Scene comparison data
·····
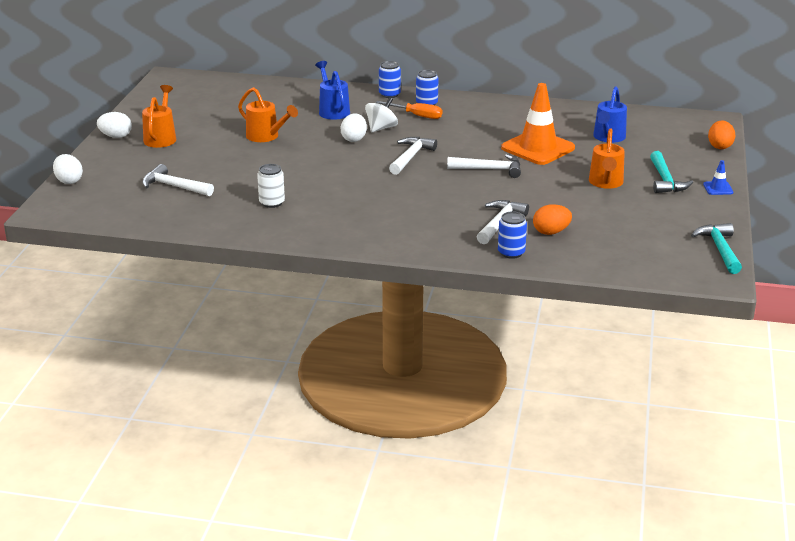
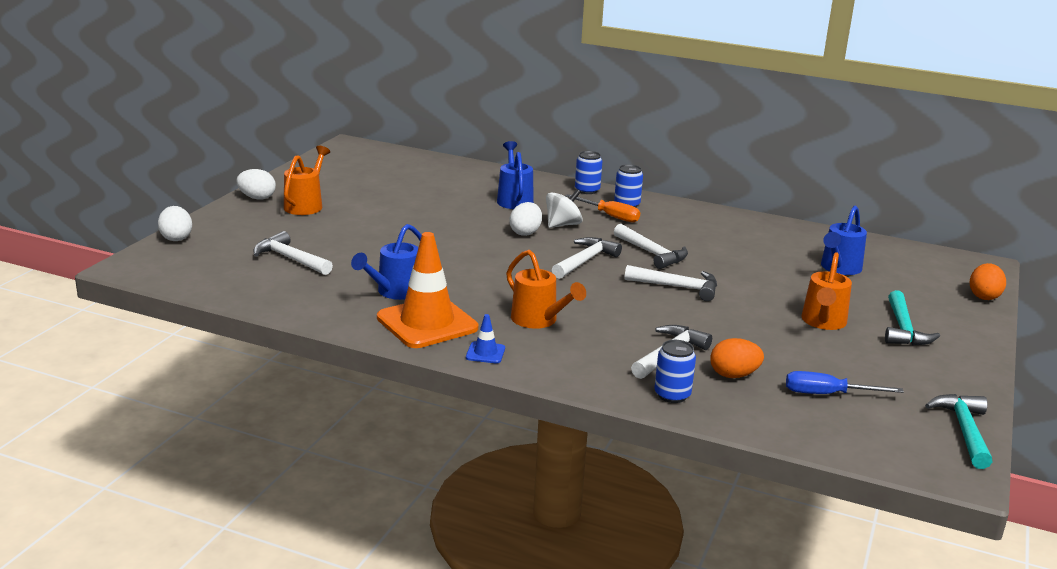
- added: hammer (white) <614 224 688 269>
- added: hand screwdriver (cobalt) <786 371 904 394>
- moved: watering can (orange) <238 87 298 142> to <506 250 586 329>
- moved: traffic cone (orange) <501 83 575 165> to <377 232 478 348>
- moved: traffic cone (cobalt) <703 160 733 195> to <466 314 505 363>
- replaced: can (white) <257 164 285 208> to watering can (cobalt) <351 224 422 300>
·····
#### Instructions for the task
What you give back must be the stretch above, starting at the line with "- moved: watering" and ending at the line with "- moved: traffic cone (cobalt)", copied exactly.

#### Completed exercise
- moved: watering can (orange) <238 87 298 142> to <506 250 586 329>
- moved: traffic cone (orange) <501 83 575 165> to <377 232 478 348>
- moved: traffic cone (cobalt) <703 160 733 195> to <466 314 505 363>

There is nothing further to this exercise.